**Directions for this task:** Your response should consist of the records, reproduced exactly.

(Given entries begins)

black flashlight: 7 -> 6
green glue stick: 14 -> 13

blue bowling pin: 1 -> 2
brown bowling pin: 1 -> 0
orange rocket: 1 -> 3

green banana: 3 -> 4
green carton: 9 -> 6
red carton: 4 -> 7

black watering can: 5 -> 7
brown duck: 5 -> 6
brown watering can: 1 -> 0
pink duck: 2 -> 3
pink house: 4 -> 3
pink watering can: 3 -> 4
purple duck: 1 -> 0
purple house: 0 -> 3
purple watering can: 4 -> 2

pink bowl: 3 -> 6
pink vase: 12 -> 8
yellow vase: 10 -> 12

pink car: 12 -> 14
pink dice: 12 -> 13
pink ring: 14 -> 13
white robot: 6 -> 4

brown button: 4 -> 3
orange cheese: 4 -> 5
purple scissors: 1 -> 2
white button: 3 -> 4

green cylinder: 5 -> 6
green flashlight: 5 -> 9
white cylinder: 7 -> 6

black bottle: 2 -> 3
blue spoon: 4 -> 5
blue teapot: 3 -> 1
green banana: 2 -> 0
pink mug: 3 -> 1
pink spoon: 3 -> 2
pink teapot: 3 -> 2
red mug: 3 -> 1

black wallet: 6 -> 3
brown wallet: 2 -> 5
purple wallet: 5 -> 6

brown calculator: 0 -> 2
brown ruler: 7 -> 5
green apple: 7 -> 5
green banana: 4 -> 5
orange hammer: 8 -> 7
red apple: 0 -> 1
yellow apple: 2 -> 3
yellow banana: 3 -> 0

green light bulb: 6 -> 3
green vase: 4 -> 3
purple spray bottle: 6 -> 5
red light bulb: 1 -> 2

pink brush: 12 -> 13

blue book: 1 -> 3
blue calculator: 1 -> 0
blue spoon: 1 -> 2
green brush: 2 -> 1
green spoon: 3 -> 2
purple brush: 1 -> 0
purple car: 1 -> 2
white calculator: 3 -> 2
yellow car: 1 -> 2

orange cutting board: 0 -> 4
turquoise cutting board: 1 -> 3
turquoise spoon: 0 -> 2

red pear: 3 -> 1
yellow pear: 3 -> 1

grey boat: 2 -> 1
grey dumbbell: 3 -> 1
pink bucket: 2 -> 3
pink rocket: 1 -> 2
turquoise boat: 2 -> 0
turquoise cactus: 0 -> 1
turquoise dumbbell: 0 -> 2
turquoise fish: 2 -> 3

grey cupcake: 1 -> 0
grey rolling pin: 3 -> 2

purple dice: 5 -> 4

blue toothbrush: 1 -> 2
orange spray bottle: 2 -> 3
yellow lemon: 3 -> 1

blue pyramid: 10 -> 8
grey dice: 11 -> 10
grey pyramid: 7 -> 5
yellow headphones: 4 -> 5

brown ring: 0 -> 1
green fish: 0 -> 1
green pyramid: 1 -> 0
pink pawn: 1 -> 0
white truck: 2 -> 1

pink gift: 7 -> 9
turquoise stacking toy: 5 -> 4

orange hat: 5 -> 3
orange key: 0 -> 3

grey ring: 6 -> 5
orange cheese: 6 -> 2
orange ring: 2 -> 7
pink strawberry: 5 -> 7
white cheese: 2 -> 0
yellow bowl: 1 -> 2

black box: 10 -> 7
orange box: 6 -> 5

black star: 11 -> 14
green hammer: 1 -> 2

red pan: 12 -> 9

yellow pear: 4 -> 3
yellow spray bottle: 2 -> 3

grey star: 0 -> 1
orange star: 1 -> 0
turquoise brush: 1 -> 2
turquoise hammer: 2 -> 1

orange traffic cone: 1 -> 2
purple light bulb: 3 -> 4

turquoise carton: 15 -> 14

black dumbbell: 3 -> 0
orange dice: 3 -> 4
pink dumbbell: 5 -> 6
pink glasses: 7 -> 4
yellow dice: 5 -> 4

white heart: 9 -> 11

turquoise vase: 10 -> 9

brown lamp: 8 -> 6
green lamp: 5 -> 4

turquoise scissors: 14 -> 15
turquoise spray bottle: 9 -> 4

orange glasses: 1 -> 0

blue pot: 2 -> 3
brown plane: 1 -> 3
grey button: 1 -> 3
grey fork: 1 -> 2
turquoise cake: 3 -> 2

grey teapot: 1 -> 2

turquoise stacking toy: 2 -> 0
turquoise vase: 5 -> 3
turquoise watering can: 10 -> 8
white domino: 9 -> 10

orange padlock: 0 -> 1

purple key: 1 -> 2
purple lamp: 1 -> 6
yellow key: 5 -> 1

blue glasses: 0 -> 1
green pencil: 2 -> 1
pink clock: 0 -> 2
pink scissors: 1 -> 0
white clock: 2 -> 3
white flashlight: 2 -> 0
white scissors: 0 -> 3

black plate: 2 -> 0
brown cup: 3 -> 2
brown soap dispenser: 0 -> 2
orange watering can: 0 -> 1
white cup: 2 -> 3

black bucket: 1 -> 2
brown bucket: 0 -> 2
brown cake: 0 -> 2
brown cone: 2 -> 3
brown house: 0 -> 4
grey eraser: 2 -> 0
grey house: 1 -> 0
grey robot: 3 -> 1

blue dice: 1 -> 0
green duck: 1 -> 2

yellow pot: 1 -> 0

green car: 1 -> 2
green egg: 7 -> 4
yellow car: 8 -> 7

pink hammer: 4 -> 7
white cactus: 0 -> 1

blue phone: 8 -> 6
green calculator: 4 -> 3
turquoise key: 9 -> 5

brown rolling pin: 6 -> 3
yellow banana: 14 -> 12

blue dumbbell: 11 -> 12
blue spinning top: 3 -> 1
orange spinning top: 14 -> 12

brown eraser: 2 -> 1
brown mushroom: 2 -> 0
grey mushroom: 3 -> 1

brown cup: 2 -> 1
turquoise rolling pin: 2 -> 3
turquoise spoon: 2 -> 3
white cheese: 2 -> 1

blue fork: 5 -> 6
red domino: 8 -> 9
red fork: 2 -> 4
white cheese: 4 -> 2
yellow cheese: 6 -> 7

(Given entries ends)

**Solution to this exercise:**
black flashlight: 7 -> 6
green glue stick: 14 -> 13

blue bowling pin: 1 -> 2
brown bowling pin: 1 -> 0
orange rocket: 1 -> 3

green banana: 3 -> 4
green carton: 9 -> 6
red carton: 4 -> 7

black watering can: 5 -> 7
brown duck: 5 -> 6
brown watering can: 1 -> 0
pink duck: 2 -> 3
pink house: 4 -> 3
pink watering can: 3 -> 4
purple duck: 1 -> 0
purple house: 0 -> 3
purple watering can: 4 -> 2

pink bowl: 3 -> 6
pink vase: 12 -> 8
yellow vase: 10 -> 12

pink car: 12 -> 14
pink dice: 12 -> 13
pink ring: 14 -> 13
white robot: 6 -> 4

brown button: 4 -> 3
orange cheese: 4 -> 5
purple scissors: 1 -> 2
white button: 3 -> 4

green cylinder: 5 -> 6
green flashlight: 5 -> 9
white cylinder: 7 -> 6

black bottle: 2 -> 3
blue spoon: 4 -> 5
blue teapot: 3 -> 1
green banana: 2 -> 0
pink mug: 3 -> 1
pink spoon: 3 -> 2
pink teapot: 3 -> 2
red mug: 3 -> 1

black wallet: 6 -> 3
brown wallet: 2 -> 5
purple wallet: 5 -> 6

brown calculator: 0 -> 2
brown ruler: 7 -> 5
green apple: 7 -> 5
green banana: 4 -> 5
orange hammer: 8 -> 7
red apple: 0 -> 1
yellow apple: 2 -> 3
yellow banana: 3 -> 0

green light bulb: 6 -> 3
green vase: 4 -> 3
purple spray bottle: 6 -> 5
red light bulb: 1 -> 2

pink brush: 12 -> 13

blue book: 1 -> 3
blue calculator: 1 -> 0
blue spoon: 1 -> 2
green brush: 2 -> 1
green spoon: 3 -> 2
purple brush: 1 -> 0
purple car: 1 -> 2
white calculator: 3 -> 2
yellow car: 1 -> 2

orange cutting board: 0 -> 4
turquoise cutting board: 1 -> 3
turquoise spoon: 0 -> 2

red pear: 3 -> 1
yellow pear: 3 -> 1

grey boat: 2 -> 1
grey dumbbell: 3 -> 1
pink bucket: 2 -> 3
pink rocket: 1 -> 2
turquoise boat: 2 -> 0
turquoise cactus: 0 -> 1
turquoise dumbbell: 0 -> 2
turquoise fish: 2 -> 3

grey cupcake: 1 -> 0
grey rolling pin: 3 -> 2

purple dice: 5 -> 4

blue toothbrush: 1 -> 2
orange spray bottle: 2 -> 3
yellow lemon: 3 -> 1

blue pyramid: 10 -> 8
grey dice: 11 -> 10
grey pyramid: 7 -> 5
yellow headphones: 4 -> 5

brown ring: 0 -> 1
green fish: 0 -> 1
green pyramid: 1 -> 0
pink pawn: 1 -> 0
white truck: 2 -> 1

pink gift: 7 -> 9
turquoise stacking toy: 5 -> 4

orange hat: 5 -> 3
orange key: 0 -> 3

grey ring: 6 -> 5
orange cheese: 6 -> 2
orange ring: 2 -> 7
pink strawberry: 5 -> 7
white cheese: 2 -> 0
yellow bowl: 1 -> 2

black box: 10 -> 7
orange box: 6 -> 5

black star: 11 -> 14
green hammer: 1 -> 2

red pan: 12 -> 9

yellow pear: 4 -> 3
yellow spray bottle: 2 -> 3

grey star: 0 -> 1
orange star: 1 -> 0
turquoise brush: 1 -> 2
turquoise hammer: 2 -> 1

orange traffic cone: 1 -> 2
purple light bulb: 3 -> 4

turquoise carton: 15 -> 14

black dumbbell: 3 -> 0
orange dice: 3 -> 4
pink dumbbell: 5 -> 6
pink glasses: 7 -> 4
yellow dice: 5 -> 4

white heart: 9 -> 11

turquoise vase: 10 -> 9

brown lamp: 8 -> 6
green lamp: 5 -> 4

turquoise scissors: 14 -> 15
turquoise spray bottle: 9 -> 4

orange glasses: 1 -> 0

blue pot: 2 -> 3
brown plane: 1 -> 3
grey button: 1 -> 3
grey fork: 1 -> 2
turquoise cake: 3 -> 2

grey teapot: 1 -> 2

turquoise stacking toy: 2 -> 0
turquoise vase: 5 -> 3
turquoise watering can: 10 -> 8
white domino: 9 -> 10

orange padlock: 0 -> 1

purple key: 1 -> 2
purple lamp: 1 -> 6
yellow key: 5 -> 1

blue glasses: 0 -> 1
green pencil: 2 -> 1
pink clock: 0 -> 2
pink scissors: 1 -> 0
white clock: 2 -> 3
white flashlight: 2 -> 0
white scissors: 0 -> 3

black plate: 2 -> 0
brown cup: 3 -> 2
brown soap dispenser: 0 -> 2
orange watering can: 0 -> 1
white cup: 2 -> 3

black bucket: 1 -> 2
brown bucket: 0 -> 2
brown cake: 0 -> 2
brown cone: 2 -> 3
brown house: 0 -> 4
grey eraser: 2 -> 0
grey house: 1 -> 0
grey robot: 3 -> 1

blue dice: 1 -> 0
green duck: 1 -> 2

yellow pot: 1 -> 0

green car: 1 -> 2
green egg: 7 -> 4
yellow car: 8 -> 7

pink hammer: 4 -> 7
white cactus: 0 -> 1

blue phone: 8 -> 6
green calculator: 4 -> 3
turquoise key: 9 -> 5

brown rolling pin: 6 -> 3
yellow banana: 14 -> 12

blue dumbbell: 11 -> 12
blue spinning top: 3 -> 1
orange spinning top: 14 -> 12

brown eraser: 2 -> 1
brown mushroom: 2 -> 0
grey mushroom: 3 -> 1

brown cup: 2 -> 1
turquoise rolling pin: 2 -> 3
turquoise spoon: 2 -> 3
white cheese: 2 -> 1

blue fork: 5 -> 6
red domino: 8 -> 9
red fork: 2 -> 4
white cheese: 4 -> 2
yellow cheese: 6 -> 7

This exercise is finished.